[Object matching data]
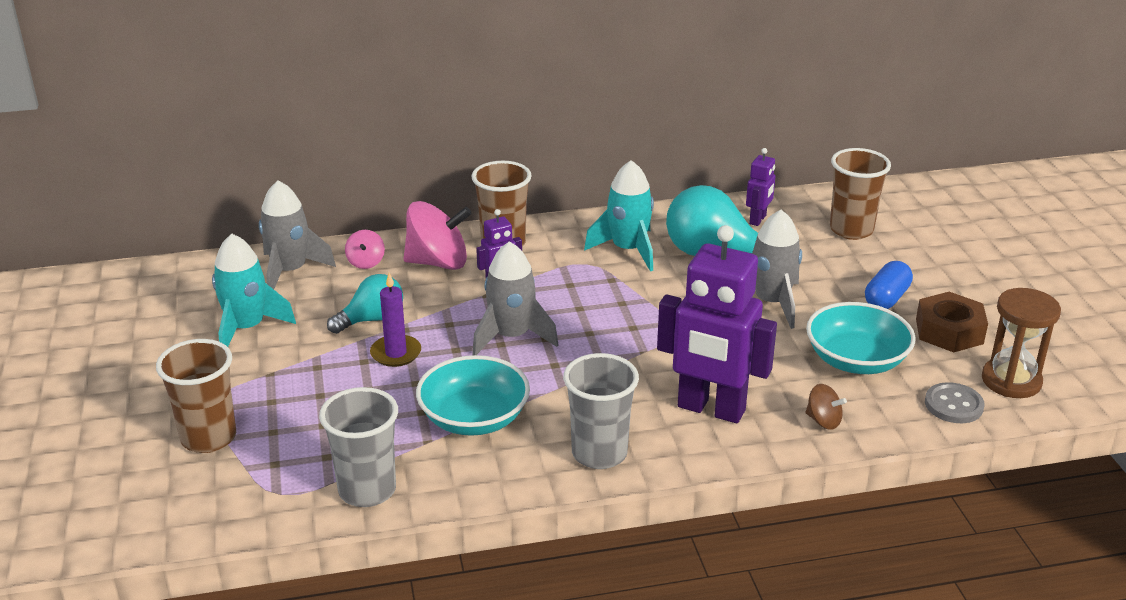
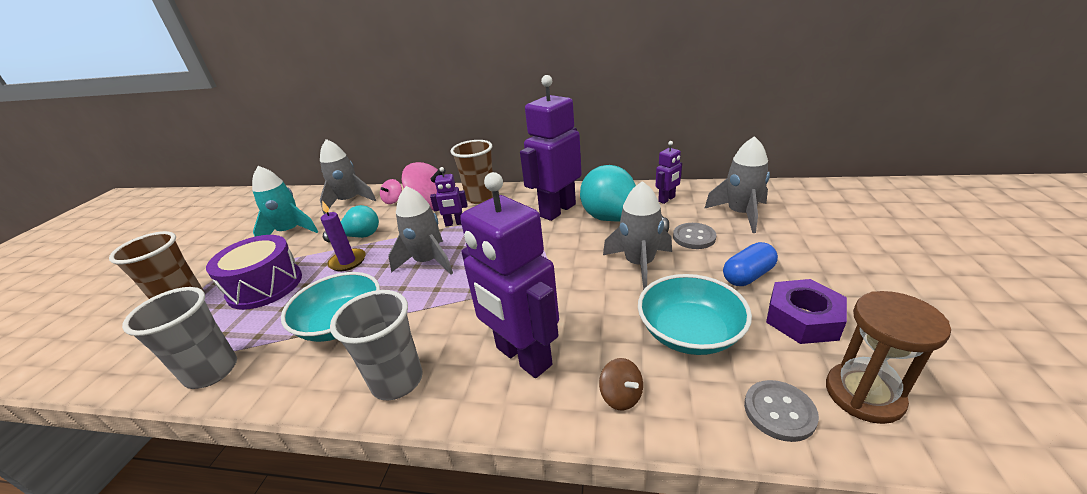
camera: 25 degrees right, 0 degrees up
(309, 400) = (265, 286): none -> purple drum
(628, 250) = (557, 210): turquoise rocket -> purple robot
(813, 264) = (694, 237): none -> grey button
(851, 230) = (740, 214): brown cup -> grey rocket
(949, 331) = (802, 319): brown nut -> purple nut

### [WRITTEN TASK]
Word for word, reproduce all the data, but not the pictures.

### [EXPECTED ANSWER]
camera: 25 degrees right, 0 degrees up
(309, 400) = (265, 286): none -> purple drum
(628, 250) = (557, 210): turquoise rocket -> purple robot
(813, 264) = (694, 237): none -> grey button
(851, 230) = (740, 214): brown cup -> grey rocket
(949, 331) = (802, 319): brown nut -> purple nut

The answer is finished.